■ EXERCISE DETAILS:
Starting from the line with "DIGITS3: HT16K33 -> TM1637", transcribe each line to the end of the records below. Copy them exactly and write nothing else.
── TASK DATA
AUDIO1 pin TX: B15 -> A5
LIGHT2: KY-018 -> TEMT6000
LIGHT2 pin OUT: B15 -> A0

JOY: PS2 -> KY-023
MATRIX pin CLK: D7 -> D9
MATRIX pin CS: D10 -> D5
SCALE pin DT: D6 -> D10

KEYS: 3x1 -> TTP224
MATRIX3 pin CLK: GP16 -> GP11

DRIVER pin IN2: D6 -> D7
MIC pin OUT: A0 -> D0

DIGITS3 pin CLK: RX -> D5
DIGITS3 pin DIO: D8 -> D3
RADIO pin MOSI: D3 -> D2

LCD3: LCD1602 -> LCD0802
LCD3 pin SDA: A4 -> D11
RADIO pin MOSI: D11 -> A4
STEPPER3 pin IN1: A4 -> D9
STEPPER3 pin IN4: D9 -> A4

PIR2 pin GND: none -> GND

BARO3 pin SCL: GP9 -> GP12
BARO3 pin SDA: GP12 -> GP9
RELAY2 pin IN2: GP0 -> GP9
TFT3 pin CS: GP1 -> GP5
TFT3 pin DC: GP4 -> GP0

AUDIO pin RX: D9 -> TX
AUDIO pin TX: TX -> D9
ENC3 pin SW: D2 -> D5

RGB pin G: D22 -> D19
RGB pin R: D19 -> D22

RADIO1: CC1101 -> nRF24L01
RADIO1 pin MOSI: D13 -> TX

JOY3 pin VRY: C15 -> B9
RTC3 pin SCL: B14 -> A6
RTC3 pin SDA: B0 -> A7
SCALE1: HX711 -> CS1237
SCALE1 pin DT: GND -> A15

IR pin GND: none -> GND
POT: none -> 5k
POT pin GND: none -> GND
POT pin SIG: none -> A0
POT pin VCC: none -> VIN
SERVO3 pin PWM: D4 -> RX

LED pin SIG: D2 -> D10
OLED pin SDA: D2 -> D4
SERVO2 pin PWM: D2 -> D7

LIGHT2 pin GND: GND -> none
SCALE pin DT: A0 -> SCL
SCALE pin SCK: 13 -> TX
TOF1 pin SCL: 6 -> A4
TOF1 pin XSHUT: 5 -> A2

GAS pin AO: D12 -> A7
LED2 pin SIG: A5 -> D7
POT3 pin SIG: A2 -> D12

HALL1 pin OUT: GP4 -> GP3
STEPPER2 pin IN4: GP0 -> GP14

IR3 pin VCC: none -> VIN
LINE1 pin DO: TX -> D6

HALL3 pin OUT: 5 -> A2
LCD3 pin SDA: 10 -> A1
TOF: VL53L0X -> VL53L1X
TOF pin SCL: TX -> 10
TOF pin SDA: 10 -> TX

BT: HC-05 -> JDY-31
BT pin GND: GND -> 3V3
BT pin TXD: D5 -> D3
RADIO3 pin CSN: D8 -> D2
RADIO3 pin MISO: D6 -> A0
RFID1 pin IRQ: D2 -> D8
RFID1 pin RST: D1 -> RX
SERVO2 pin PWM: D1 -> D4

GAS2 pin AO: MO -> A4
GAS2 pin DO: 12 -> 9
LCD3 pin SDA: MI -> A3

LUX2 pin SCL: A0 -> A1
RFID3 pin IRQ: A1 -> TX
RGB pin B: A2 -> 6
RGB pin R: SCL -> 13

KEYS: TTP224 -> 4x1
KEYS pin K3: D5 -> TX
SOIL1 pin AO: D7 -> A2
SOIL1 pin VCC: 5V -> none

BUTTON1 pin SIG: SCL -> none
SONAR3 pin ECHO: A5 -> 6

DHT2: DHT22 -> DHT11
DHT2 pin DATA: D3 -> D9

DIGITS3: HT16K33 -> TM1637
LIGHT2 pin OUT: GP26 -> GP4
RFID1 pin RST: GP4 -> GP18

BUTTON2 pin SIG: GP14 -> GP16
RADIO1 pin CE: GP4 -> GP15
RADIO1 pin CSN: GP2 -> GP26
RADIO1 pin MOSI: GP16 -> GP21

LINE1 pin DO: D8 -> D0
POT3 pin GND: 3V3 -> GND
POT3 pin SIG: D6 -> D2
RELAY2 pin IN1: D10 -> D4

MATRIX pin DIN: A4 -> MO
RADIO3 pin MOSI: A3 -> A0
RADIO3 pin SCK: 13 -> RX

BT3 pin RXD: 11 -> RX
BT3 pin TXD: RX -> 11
────
■ SOLUTION TO THE PROBLEM:
DIGITS3: HT16K33 -> TM1637
LIGHT2 pin OUT: GP26 -> GP4
RFID1 pin RST: GP4 -> GP18

BUTTON2 pin SIG: GP14 -> GP16
RADIO1 pin CE: GP4 -> GP15
RADIO1 pin CSN: GP2 -> GP26
RADIO1 pin MOSI: GP16 -> GP21

LINE1 pin DO: D8 -> D0
POT3 pin GND: 3V3 -> GND
POT3 pin SIG: D6 -> D2
RELAY2 pin IN1: D10 -> D4

MATRIX pin DIN: A4 -> MO
RADIO3 pin MOSI: A3 -> A0
RADIO3 pin SCK: 13 -> RX

BT3 pin RXD: 11 -> RX
BT3 pin TXD: RX -> 11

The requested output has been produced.